■ **Goal of the exercise**: Below are some records. Return exactly the lines from the one with "black arrow: (154, 158) -> (465, 478), moved" to the one with "blue arrow: (171, 293)", and nothing else.

■ **Dataset excerpts**:
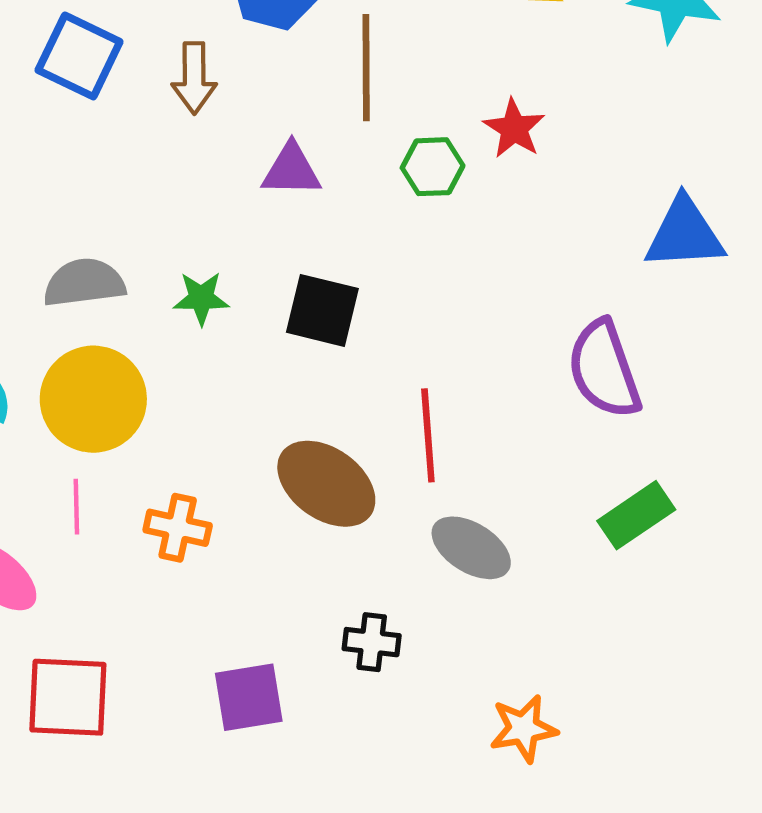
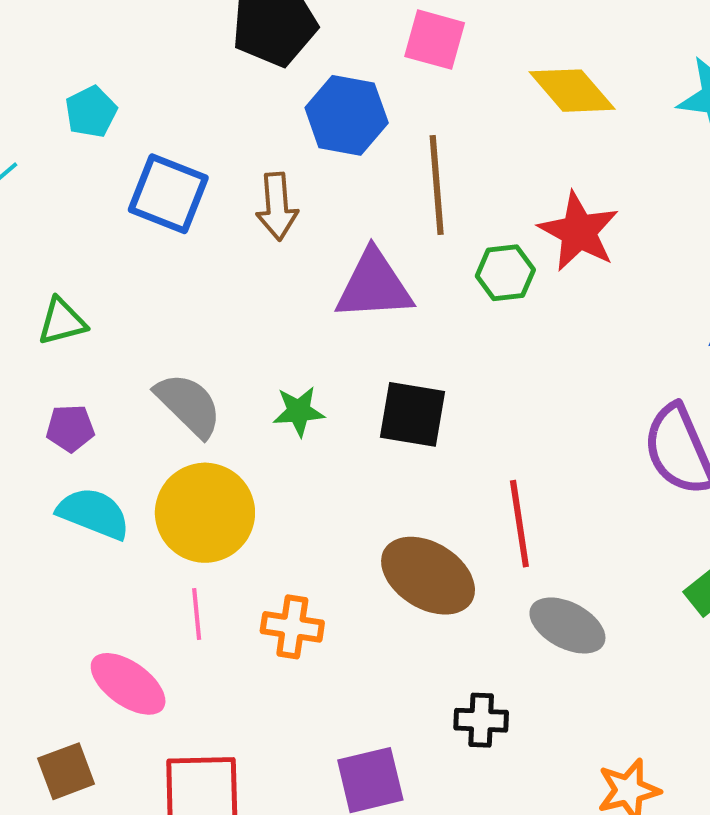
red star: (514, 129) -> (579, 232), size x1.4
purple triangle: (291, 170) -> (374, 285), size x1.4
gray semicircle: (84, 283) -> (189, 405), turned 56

==

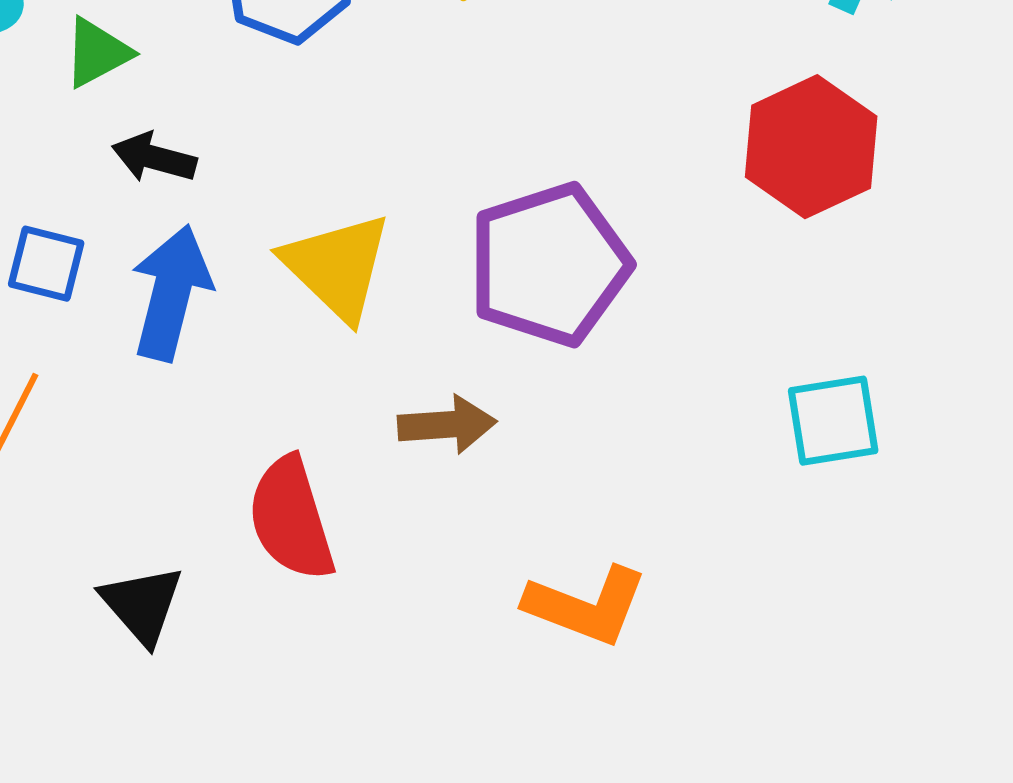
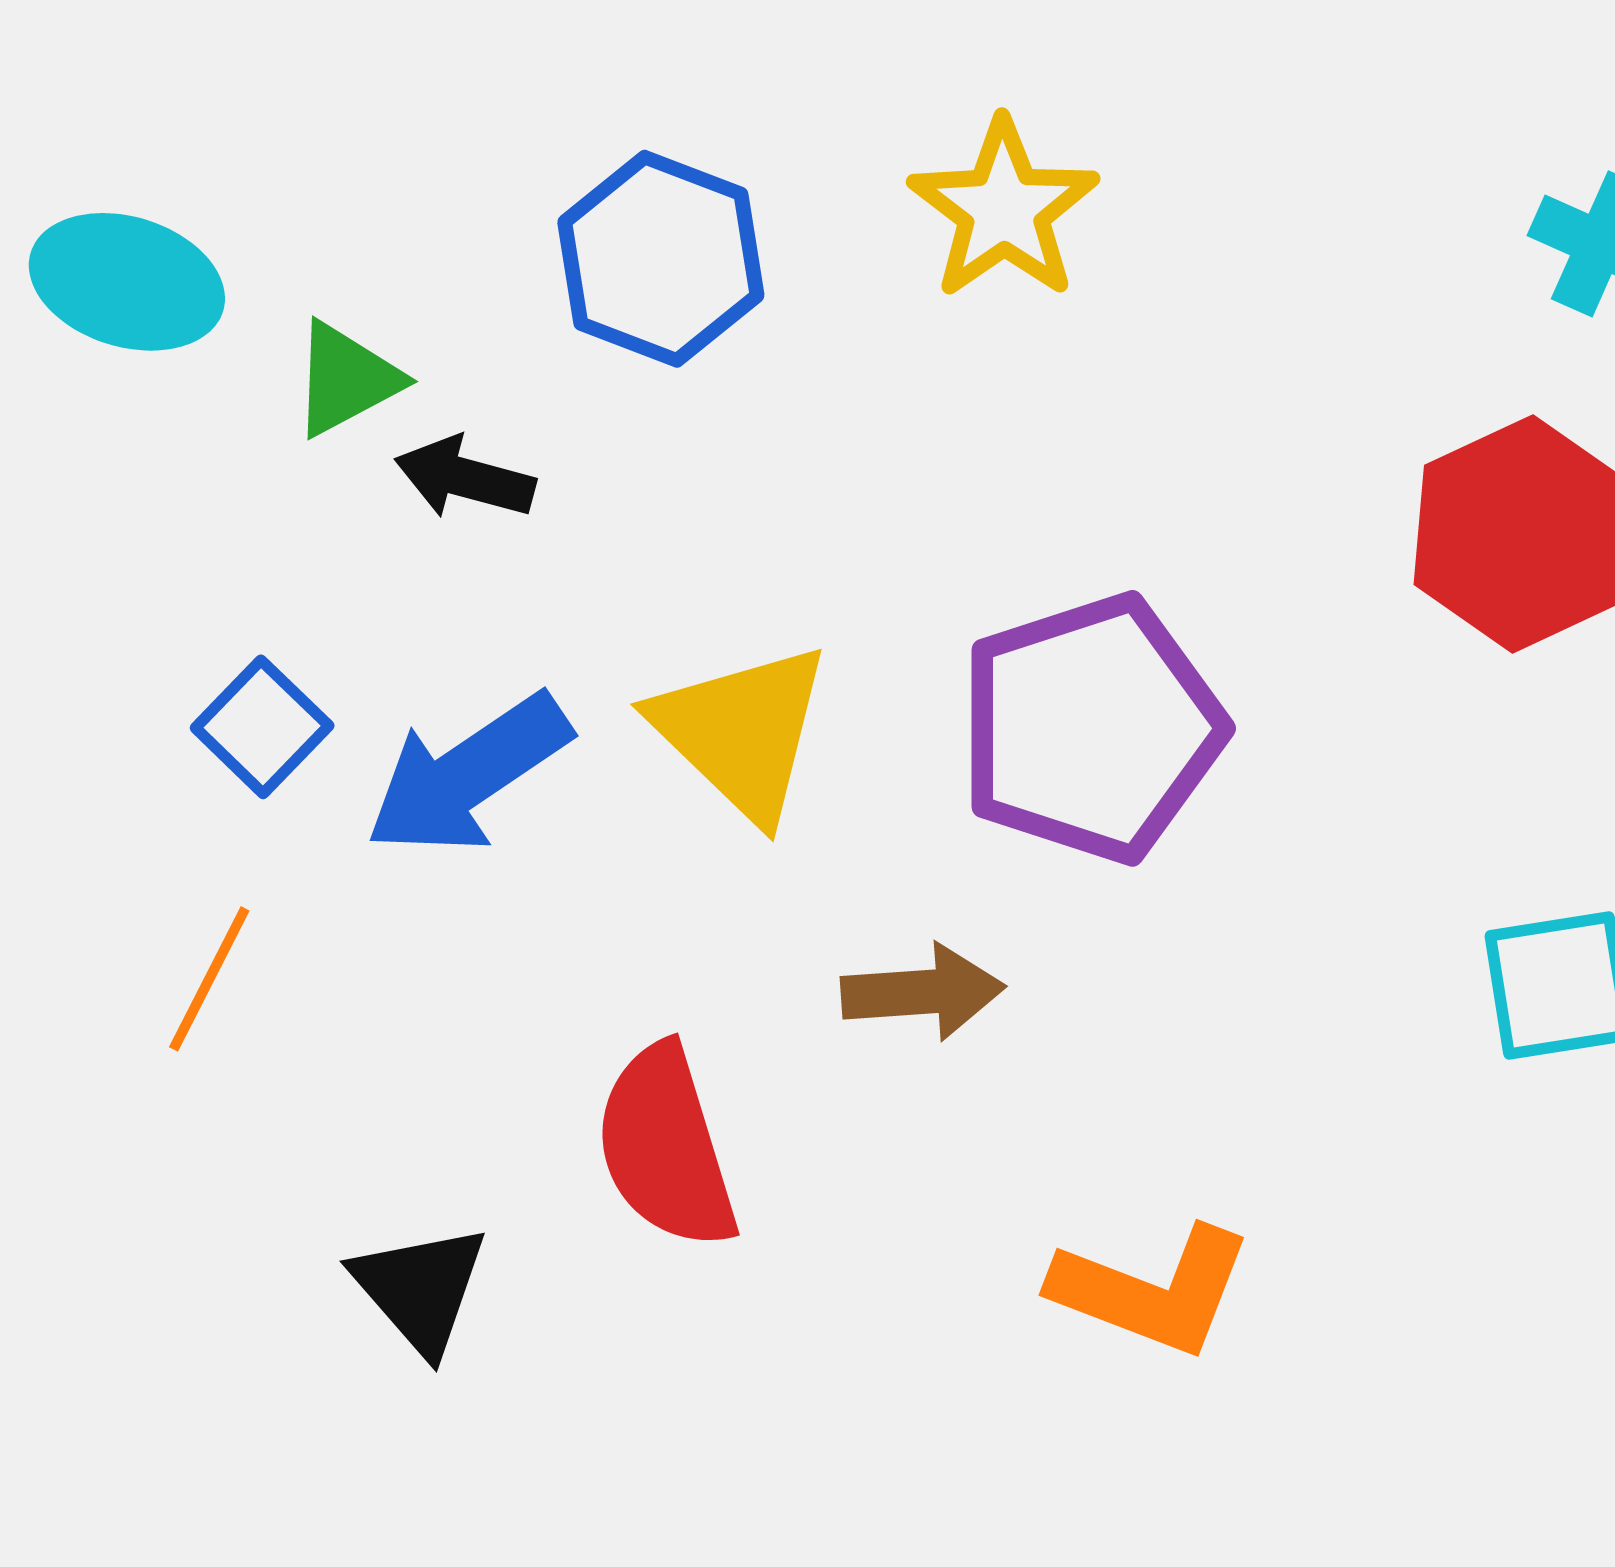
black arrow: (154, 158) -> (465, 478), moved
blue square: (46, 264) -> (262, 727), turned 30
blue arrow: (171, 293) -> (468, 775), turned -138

■ **Response box**:
black arrow: (154, 158) -> (465, 478), moved
blue square: (46, 264) -> (262, 727), turned 30
blue arrow: (171, 293) -> (468, 775), turned -138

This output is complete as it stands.